Task to carry out →
Go through the listing and copy each line that has the string "light" in it.

Data to use →
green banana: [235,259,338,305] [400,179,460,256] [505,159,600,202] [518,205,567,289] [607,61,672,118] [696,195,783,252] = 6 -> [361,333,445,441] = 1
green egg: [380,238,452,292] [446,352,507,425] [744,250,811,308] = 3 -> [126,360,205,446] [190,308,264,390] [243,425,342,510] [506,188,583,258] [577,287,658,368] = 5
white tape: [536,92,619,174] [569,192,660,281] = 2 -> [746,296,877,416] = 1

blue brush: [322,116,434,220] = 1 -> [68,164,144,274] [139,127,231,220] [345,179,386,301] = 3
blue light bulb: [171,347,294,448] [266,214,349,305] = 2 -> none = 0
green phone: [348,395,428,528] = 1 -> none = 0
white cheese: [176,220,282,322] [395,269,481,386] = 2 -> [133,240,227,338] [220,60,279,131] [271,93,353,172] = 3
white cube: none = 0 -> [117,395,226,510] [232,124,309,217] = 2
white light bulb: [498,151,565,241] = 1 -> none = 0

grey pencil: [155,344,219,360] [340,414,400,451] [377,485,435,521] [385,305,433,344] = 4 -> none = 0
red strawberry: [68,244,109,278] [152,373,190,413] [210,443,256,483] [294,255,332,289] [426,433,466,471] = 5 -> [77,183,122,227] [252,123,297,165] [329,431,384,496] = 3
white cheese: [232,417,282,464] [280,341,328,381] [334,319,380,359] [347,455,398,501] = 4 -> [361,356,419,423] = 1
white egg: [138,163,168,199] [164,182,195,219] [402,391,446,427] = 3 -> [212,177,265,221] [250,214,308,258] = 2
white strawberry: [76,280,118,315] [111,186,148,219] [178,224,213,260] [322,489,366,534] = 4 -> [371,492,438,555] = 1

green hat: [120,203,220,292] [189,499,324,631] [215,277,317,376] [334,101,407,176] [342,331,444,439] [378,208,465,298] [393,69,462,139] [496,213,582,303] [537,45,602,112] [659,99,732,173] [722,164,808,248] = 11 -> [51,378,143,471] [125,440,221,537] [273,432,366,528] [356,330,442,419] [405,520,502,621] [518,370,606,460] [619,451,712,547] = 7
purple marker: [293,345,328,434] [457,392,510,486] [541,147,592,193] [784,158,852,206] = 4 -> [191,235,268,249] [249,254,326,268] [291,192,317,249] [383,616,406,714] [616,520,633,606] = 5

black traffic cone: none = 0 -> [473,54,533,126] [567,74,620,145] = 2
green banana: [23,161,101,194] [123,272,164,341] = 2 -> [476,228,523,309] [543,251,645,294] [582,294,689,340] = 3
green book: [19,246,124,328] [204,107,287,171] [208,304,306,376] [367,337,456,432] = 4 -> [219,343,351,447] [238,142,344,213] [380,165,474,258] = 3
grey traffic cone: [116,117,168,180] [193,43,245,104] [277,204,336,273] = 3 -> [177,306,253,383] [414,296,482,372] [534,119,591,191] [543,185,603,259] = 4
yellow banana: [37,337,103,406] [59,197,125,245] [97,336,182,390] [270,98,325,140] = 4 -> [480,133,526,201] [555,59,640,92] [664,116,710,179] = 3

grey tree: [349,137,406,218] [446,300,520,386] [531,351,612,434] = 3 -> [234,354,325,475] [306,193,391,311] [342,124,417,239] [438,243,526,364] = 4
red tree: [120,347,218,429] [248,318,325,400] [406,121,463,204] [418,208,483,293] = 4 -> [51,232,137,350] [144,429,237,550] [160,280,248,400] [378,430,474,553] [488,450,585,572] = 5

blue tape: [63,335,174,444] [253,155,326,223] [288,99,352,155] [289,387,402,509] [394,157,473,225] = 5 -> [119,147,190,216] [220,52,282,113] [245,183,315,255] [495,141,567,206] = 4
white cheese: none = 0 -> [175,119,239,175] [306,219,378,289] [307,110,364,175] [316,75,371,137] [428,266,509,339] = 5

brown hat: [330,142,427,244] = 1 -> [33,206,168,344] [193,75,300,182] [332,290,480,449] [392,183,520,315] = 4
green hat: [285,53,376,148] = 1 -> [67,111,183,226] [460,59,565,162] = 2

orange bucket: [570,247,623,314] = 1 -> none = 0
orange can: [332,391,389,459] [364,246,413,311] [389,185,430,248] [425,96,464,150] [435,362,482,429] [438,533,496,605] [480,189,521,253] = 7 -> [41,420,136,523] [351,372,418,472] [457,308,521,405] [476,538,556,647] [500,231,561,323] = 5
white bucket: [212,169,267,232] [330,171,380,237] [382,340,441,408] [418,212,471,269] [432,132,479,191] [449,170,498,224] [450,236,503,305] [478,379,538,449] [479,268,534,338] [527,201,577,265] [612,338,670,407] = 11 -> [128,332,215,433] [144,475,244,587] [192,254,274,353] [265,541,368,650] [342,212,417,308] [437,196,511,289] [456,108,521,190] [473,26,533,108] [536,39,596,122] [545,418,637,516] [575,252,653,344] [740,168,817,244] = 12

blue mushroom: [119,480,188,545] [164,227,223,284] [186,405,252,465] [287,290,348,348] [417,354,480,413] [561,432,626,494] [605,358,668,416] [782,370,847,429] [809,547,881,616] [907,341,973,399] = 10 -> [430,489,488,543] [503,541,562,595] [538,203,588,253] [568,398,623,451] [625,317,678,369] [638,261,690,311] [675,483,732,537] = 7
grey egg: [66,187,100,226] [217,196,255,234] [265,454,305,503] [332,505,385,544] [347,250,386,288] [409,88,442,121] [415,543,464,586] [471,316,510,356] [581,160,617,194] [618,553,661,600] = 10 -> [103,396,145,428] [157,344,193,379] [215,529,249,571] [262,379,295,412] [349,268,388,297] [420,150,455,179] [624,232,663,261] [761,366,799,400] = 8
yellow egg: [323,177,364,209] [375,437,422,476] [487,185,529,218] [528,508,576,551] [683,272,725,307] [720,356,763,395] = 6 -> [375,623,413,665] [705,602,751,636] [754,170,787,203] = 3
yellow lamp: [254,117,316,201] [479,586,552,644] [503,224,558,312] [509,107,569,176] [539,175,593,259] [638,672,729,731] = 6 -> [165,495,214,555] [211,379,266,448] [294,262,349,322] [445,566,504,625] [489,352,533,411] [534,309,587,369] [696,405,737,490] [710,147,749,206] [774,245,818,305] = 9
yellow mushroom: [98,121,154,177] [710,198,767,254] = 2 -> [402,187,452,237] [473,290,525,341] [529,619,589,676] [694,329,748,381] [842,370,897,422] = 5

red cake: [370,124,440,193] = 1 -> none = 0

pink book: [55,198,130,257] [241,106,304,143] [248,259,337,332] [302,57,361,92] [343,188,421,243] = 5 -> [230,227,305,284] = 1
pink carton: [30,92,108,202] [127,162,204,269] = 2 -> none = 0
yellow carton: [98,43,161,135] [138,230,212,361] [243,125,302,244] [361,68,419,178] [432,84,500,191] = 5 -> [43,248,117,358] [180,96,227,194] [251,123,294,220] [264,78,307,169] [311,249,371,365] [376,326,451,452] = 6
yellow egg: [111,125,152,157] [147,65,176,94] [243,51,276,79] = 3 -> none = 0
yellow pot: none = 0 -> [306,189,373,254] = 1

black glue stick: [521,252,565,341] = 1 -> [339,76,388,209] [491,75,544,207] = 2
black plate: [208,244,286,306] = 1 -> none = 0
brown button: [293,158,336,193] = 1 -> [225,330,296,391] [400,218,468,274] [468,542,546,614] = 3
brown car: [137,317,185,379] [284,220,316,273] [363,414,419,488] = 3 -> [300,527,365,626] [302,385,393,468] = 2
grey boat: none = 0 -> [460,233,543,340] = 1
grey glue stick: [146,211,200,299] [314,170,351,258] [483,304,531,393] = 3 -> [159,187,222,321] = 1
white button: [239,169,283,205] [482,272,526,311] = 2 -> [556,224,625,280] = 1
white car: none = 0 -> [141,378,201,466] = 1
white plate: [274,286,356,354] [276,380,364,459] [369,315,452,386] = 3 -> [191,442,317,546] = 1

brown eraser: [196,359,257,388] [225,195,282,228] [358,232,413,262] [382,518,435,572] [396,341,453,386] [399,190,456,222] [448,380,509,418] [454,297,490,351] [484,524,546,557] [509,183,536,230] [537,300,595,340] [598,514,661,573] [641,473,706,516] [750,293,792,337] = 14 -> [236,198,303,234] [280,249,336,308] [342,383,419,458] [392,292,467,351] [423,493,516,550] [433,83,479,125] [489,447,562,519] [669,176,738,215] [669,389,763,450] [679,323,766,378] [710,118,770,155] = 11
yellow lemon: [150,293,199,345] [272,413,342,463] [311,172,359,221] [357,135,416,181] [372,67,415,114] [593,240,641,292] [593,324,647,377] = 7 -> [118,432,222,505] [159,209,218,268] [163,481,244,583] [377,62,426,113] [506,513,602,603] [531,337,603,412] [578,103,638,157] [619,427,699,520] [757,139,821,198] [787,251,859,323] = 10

Response box →
blue light bulb: [171,347,294,448] [266,214,349,305] = 2 -> none = 0
white light bulb: [498,151,565,241] = 1 -> none = 0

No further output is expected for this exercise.